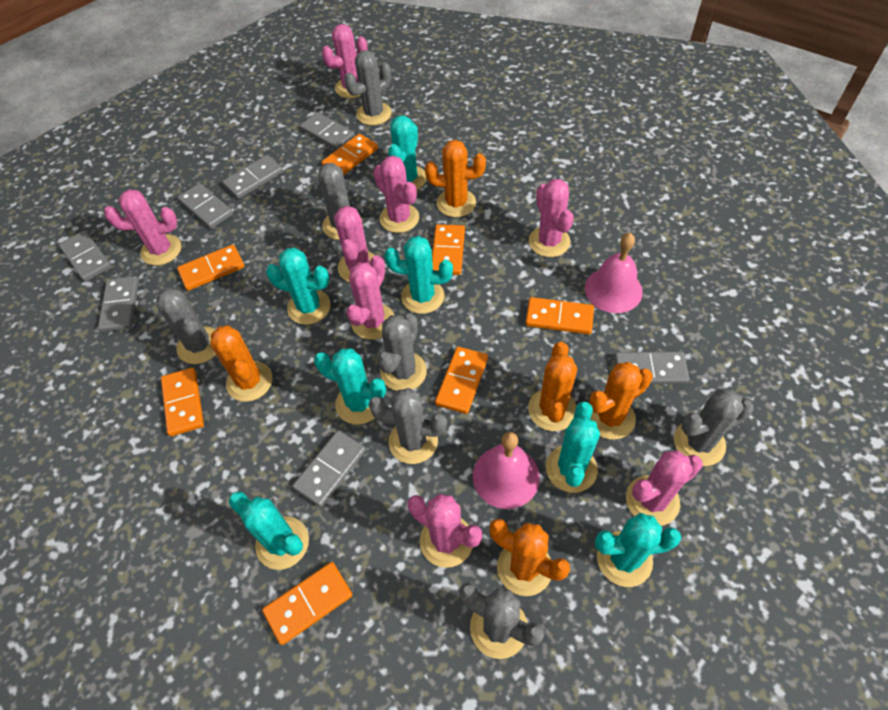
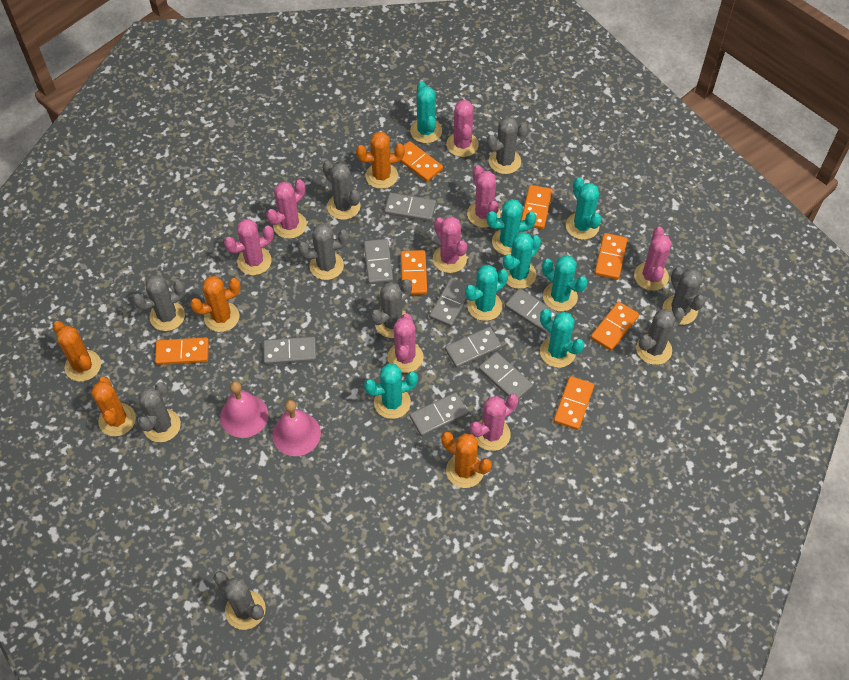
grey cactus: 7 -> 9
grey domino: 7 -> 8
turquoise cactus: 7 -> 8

==

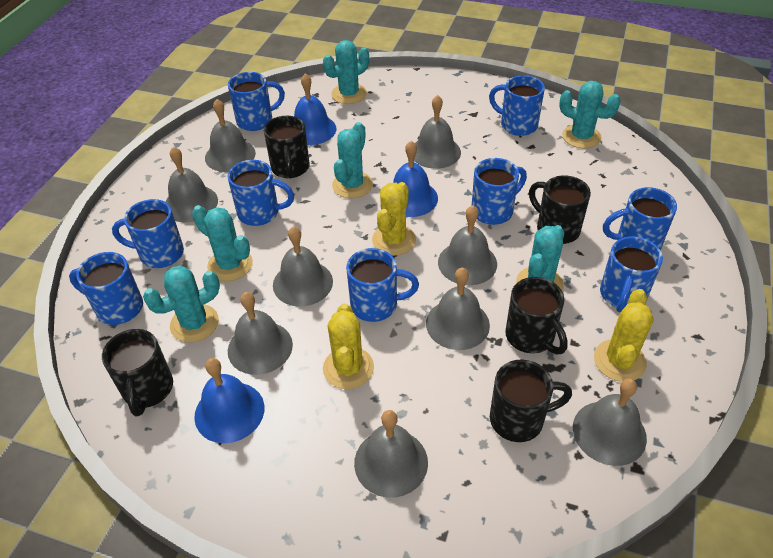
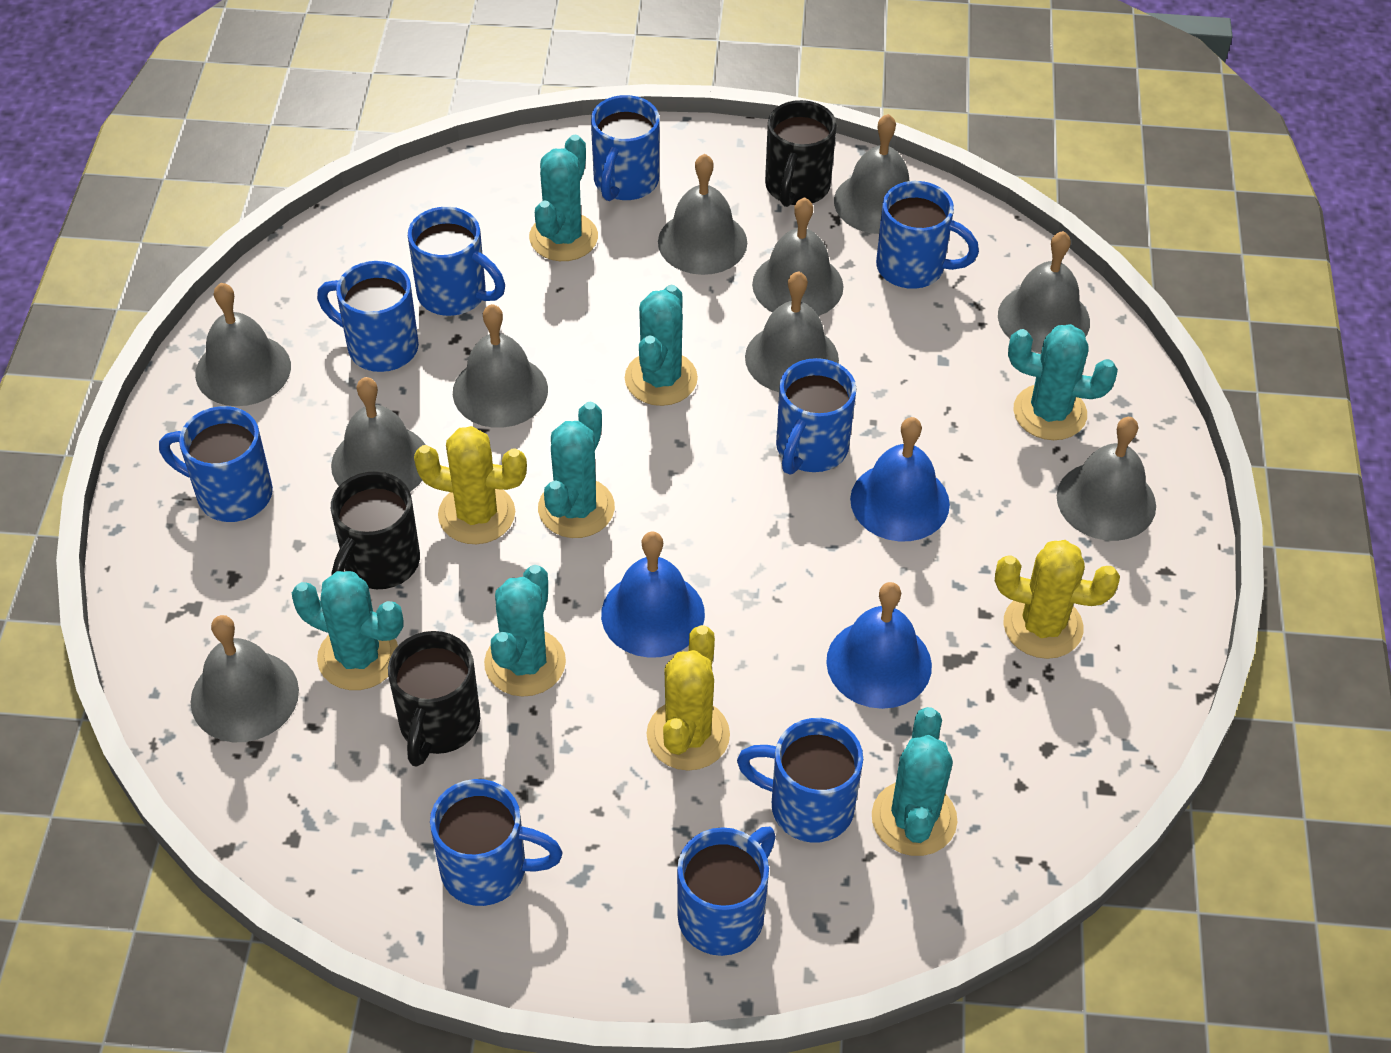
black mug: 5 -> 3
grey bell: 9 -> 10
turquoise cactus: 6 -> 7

* [Task to carry out] Give back exactly the lines above, from the line containing "grey cactus: 7 -> 9" through the line containing "turquoise cactus: 7 -> 8", with both end lines and nothing more.

* [Exercise response]
grey cactus: 7 -> 9
grey domino: 7 -> 8
turquoise cactus: 7 -> 8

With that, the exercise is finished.